### Consegna
Ricopia parola per parola tutte le righe del materiale qui sotto, tralasciando le immagini.

### Dati registrati

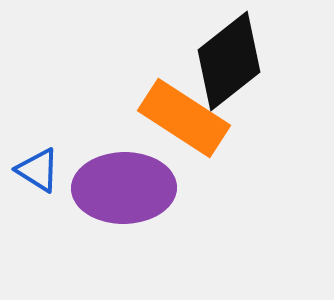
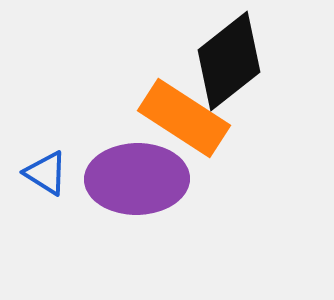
blue triangle: moved 8 px right, 3 px down
purple ellipse: moved 13 px right, 9 px up
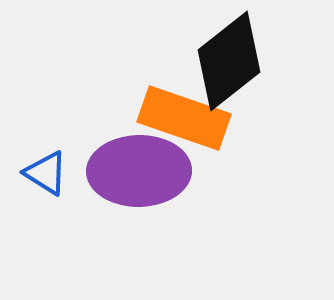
orange rectangle: rotated 14 degrees counterclockwise
purple ellipse: moved 2 px right, 8 px up
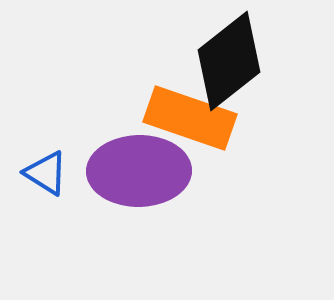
orange rectangle: moved 6 px right
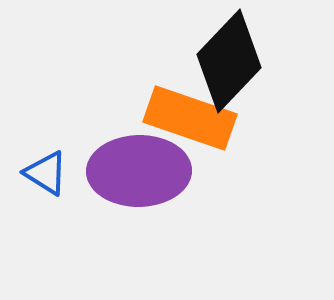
black diamond: rotated 8 degrees counterclockwise
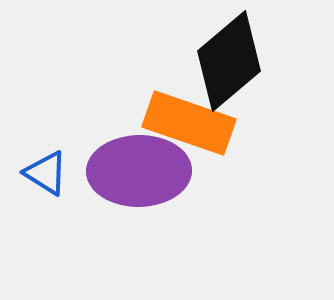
black diamond: rotated 6 degrees clockwise
orange rectangle: moved 1 px left, 5 px down
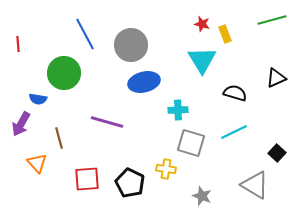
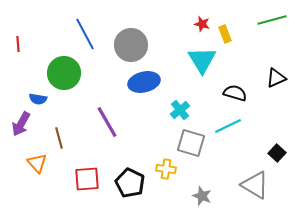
cyan cross: moved 2 px right; rotated 36 degrees counterclockwise
purple line: rotated 44 degrees clockwise
cyan line: moved 6 px left, 6 px up
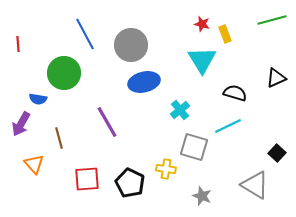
gray square: moved 3 px right, 4 px down
orange triangle: moved 3 px left, 1 px down
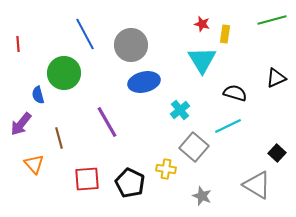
yellow rectangle: rotated 30 degrees clockwise
blue semicircle: moved 4 px up; rotated 66 degrees clockwise
purple arrow: rotated 10 degrees clockwise
gray square: rotated 24 degrees clockwise
gray triangle: moved 2 px right
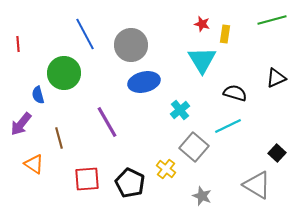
orange triangle: rotated 15 degrees counterclockwise
yellow cross: rotated 30 degrees clockwise
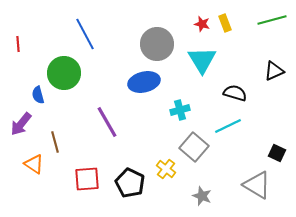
yellow rectangle: moved 11 px up; rotated 30 degrees counterclockwise
gray circle: moved 26 px right, 1 px up
black triangle: moved 2 px left, 7 px up
cyan cross: rotated 24 degrees clockwise
brown line: moved 4 px left, 4 px down
black square: rotated 18 degrees counterclockwise
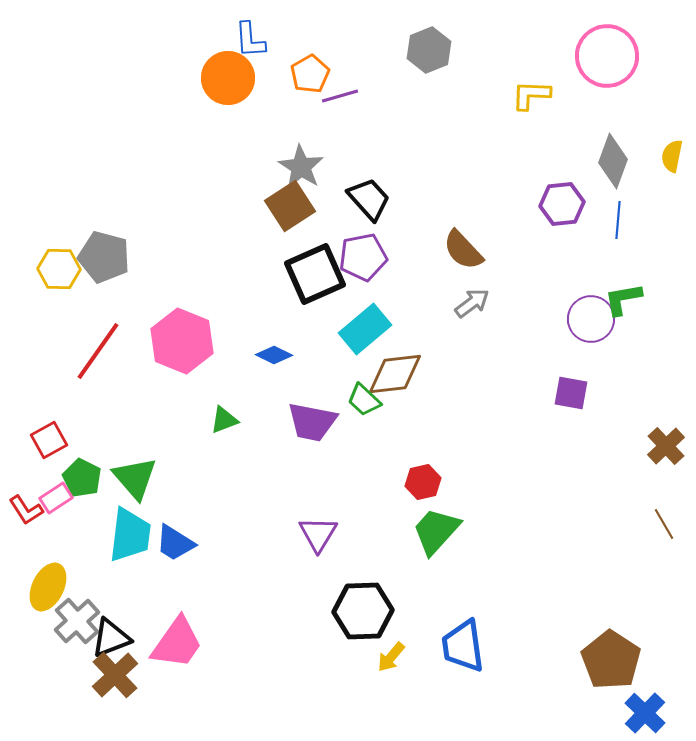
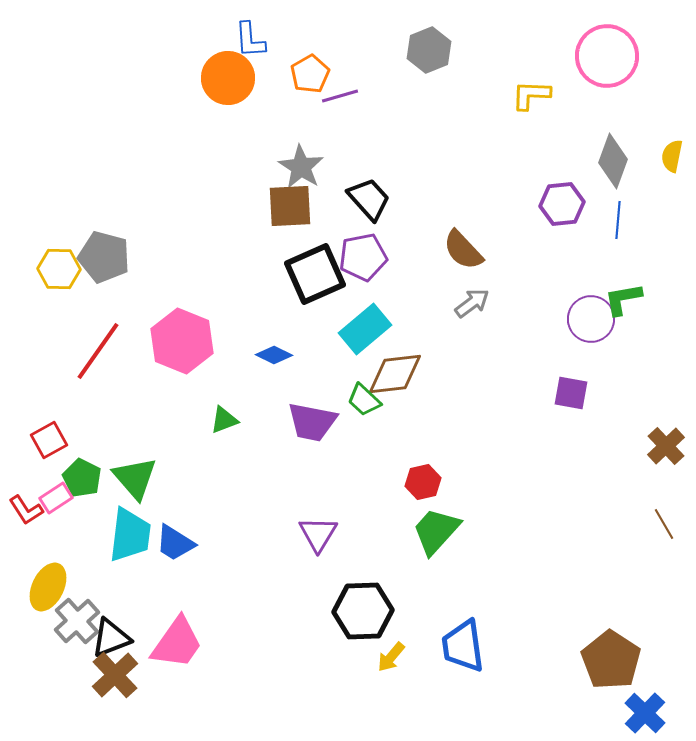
brown square at (290, 206): rotated 30 degrees clockwise
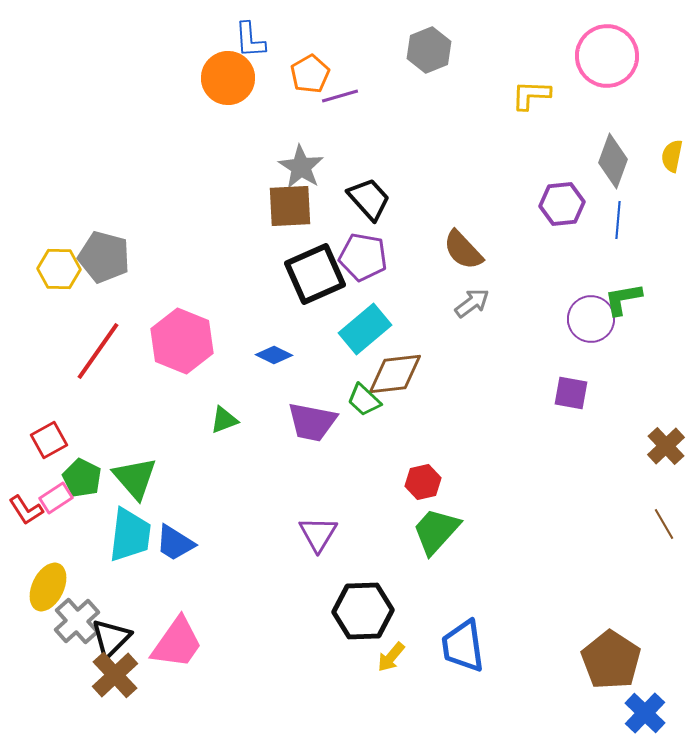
purple pentagon at (363, 257): rotated 21 degrees clockwise
black triangle at (111, 638): rotated 24 degrees counterclockwise
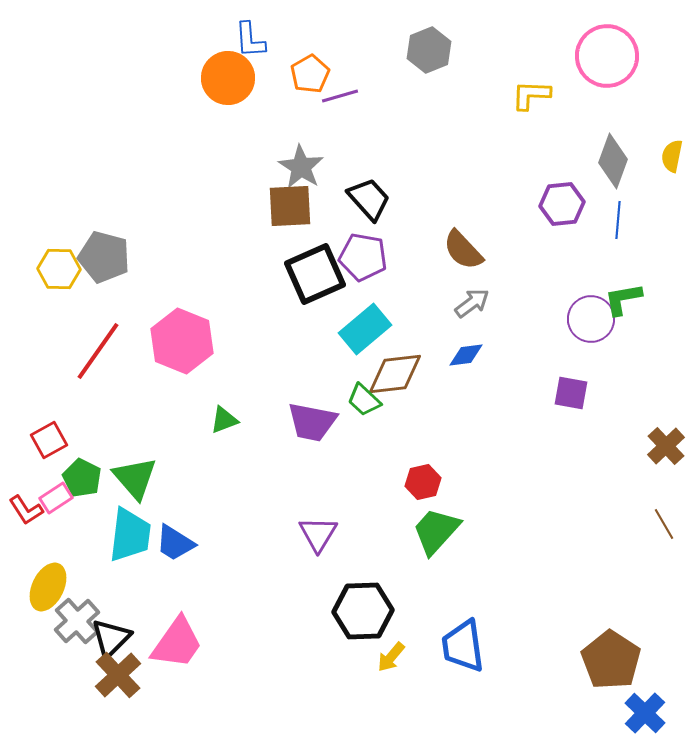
blue diamond at (274, 355): moved 192 px right; rotated 33 degrees counterclockwise
brown cross at (115, 675): moved 3 px right
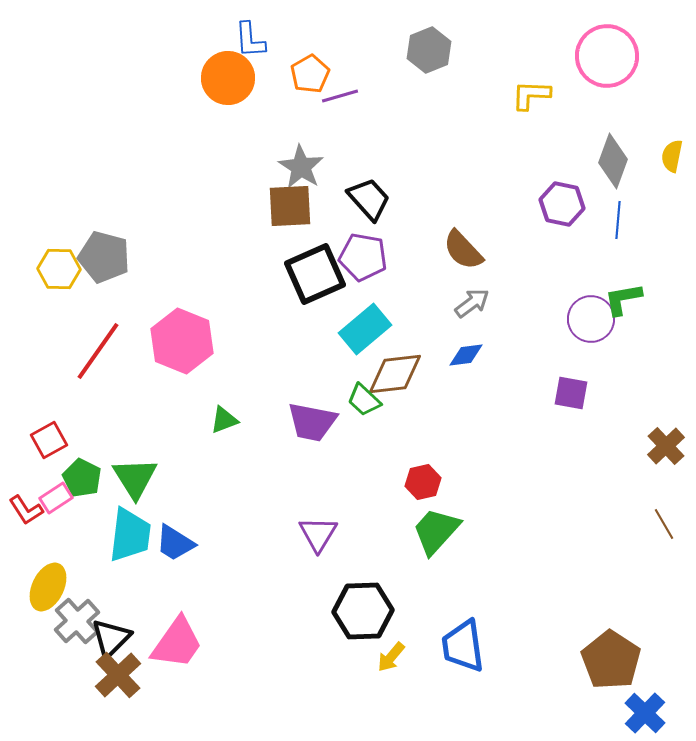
purple hexagon at (562, 204): rotated 18 degrees clockwise
green triangle at (135, 478): rotated 9 degrees clockwise
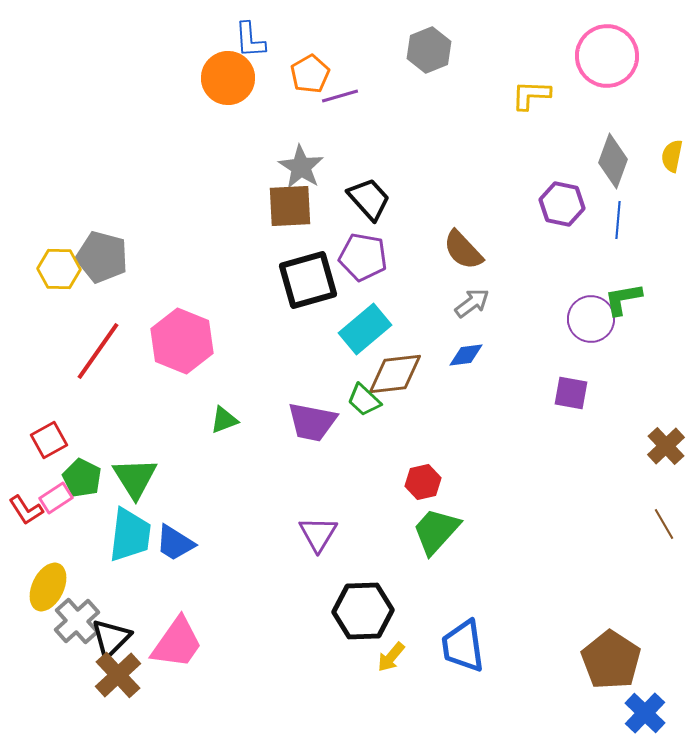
gray pentagon at (104, 257): moved 2 px left
black square at (315, 274): moved 7 px left, 6 px down; rotated 8 degrees clockwise
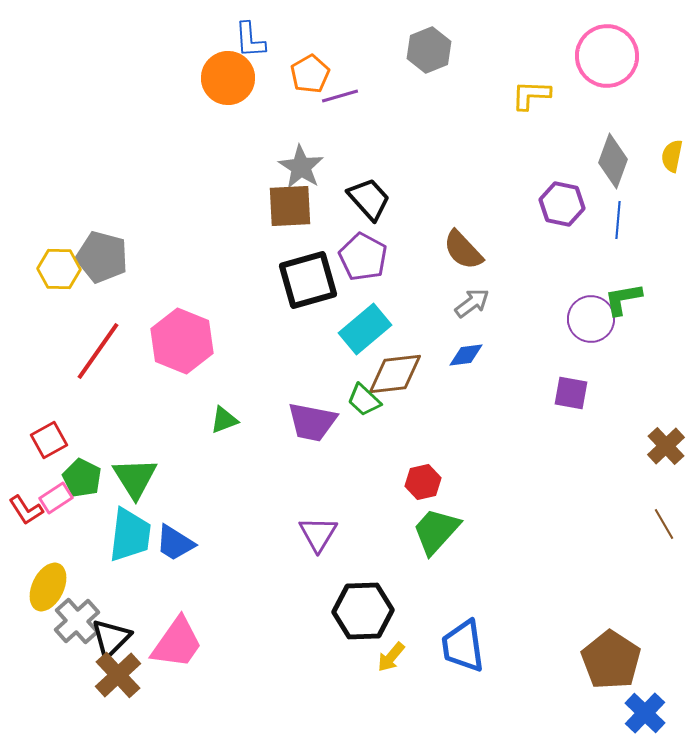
purple pentagon at (363, 257): rotated 18 degrees clockwise
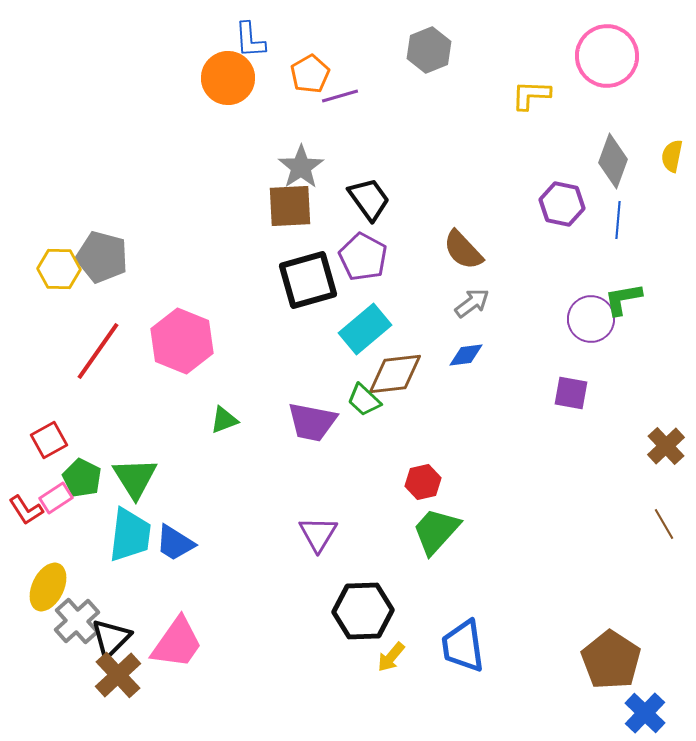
gray star at (301, 167): rotated 6 degrees clockwise
black trapezoid at (369, 199): rotated 6 degrees clockwise
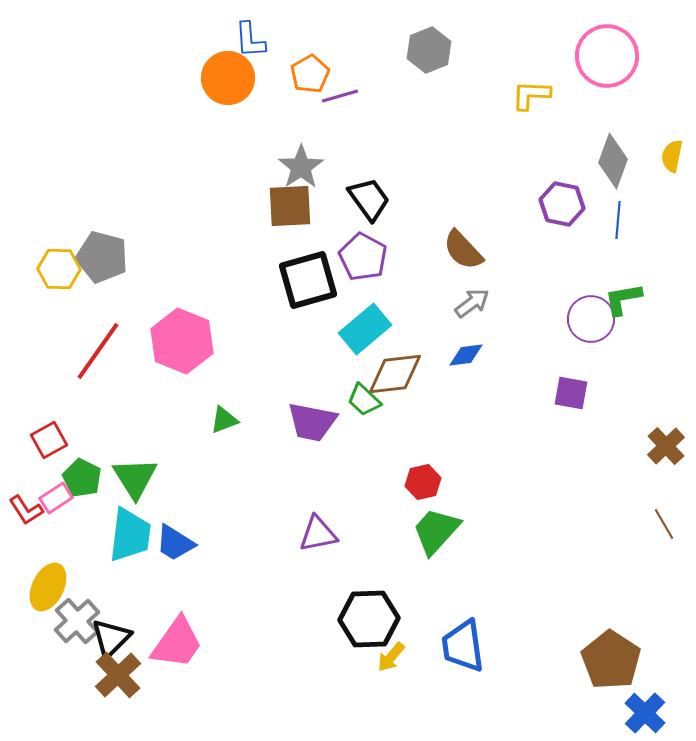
purple triangle at (318, 534): rotated 48 degrees clockwise
black hexagon at (363, 611): moved 6 px right, 8 px down
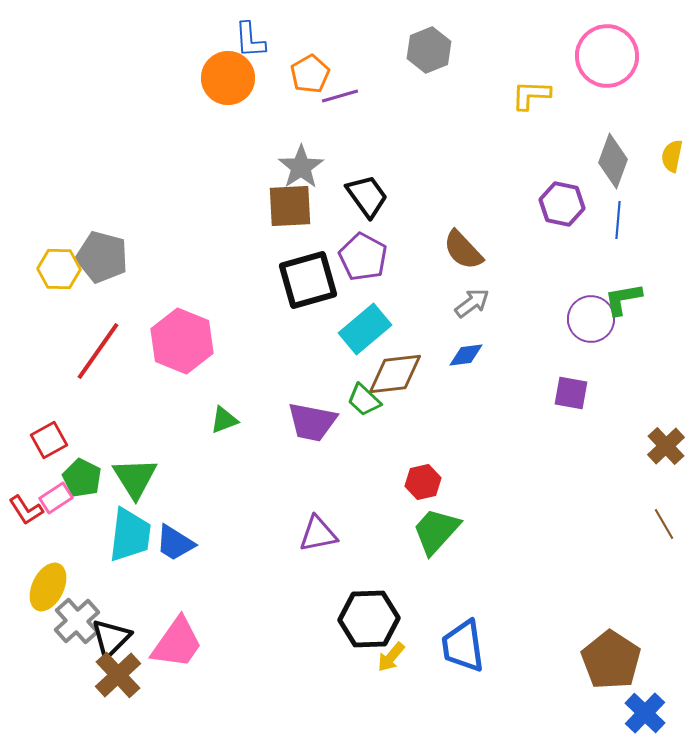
black trapezoid at (369, 199): moved 2 px left, 3 px up
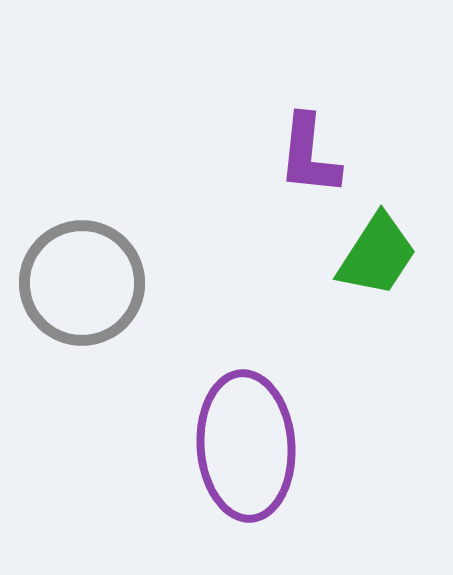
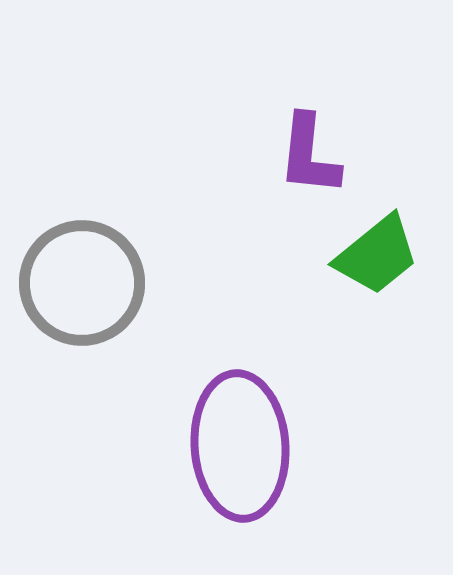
green trapezoid: rotated 18 degrees clockwise
purple ellipse: moved 6 px left
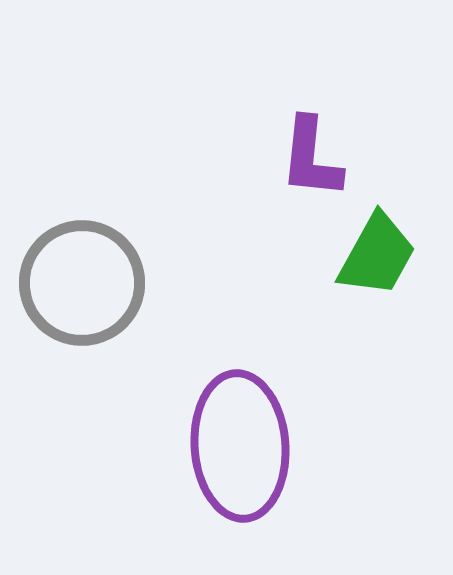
purple L-shape: moved 2 px right, 3 px down
green trapezoid: rotated 22 degrees counterclockwise
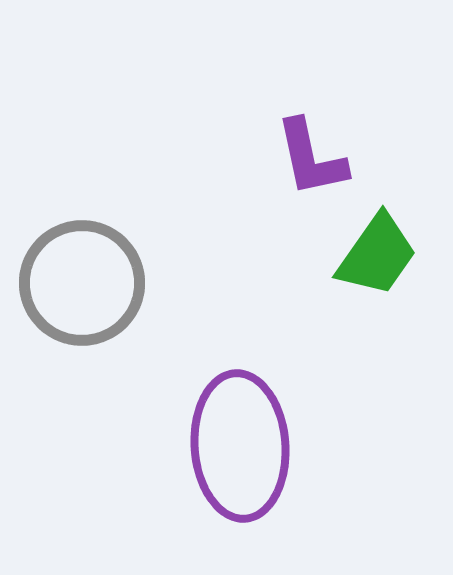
purple L-shape: rotated 18 degrees counterclockwise
green trapezoid: rotated 6 degrees clockwise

### Soluzione
blue triangle: moved 8 px right, 3 px down
purple ellipse: moved 13 px right, 9 px up
orange rectangle: rotated 14 degrees counterclockwise
purple ellipse: moved 2 px right, 8 px up
orange rectangle: moved 6 px right
black diamond: rotated 8 degrees counterclockwise
black diamond: rotated 6 degrees clockwise
orange rectangle: moved 1 px left, 5 px down
cyan cross: moved 2 px right; rotated 36 degrees counterclockwise
purple line: rotated 44 degrees clockwise
cyan line: moved 6 px left, 6 px up
gray square: moved 3 px right, 4 px down
orange triangle: moved 3 px left, 1 px down
yellow rectangle: rotated 30 degrees clockwise
blue semicircle: moved 4 px up; rotated 66 degrees clockwise
purple arrow: rotated 10 degrees clockwise
gray square: rotated 24 degrees clockwise
gray triangle: moved 2 px right
orange triangle: rotated 15 degrees counterclockwise
yellow cross: rotated 30 degrees clockwise
yellow rectangle: moved 11 px up; rotated 30 degrees counterclockwise
gray circle: moved 26 px right, 1 px up
black triangle: moved 2 px left, 7 px up
cyan cross: rotated 24 degrees clockwise
brown line: moved 4 px left, 4 px down
black square: rotated 18 degrees counterclockwise
brown square at (290, 206): rotated 30 degrees clockwise
purple pentagon at (363, 257): rotated 21 degrees clockwise
black triangle at (111, 638): rotated 24 degrees counterclockwise
blue diamond at (274, 355): moved 192 px right; rotated 33 degrees counterclockwise
brown cross at (115, 675): moved 3 px right
purple hexagon at (562, 204): rotated 18 degrees clockwise
green triangle at (135, 478): rotated 9 degrees clockwise
gray pentagon at (104, 257): moved 2 px left
black square at (315, 274): moved 7 px left, 6 px down; rotated 8 degrees clockwise
purple pentagon at (363, 257): rotated 18 degrees clockwise
gray star at (301, 167): rotated 6 degrees clockwise
black trapezoid at (369, 199): rotated 6 degrees clockwise
purple triangle at (318, 534): rotated 48 degrees clockwise
black hexagon at (363, 611): moved 6 px right, 8 px down
black trapezoid at (369, 199): moved 2 px left, 3 px up
green trapezoid: rotated 18 degrees clockwise
purple ellipse: moved 6 px left
purple L-shape: moved 2 px right, 3 px down
green trapezoid: rotated 22 degrees counterclockwise
purple L-shape: rotated 18 degrees counterclockwise
green trapezoid: rotated 6 degrees clockwise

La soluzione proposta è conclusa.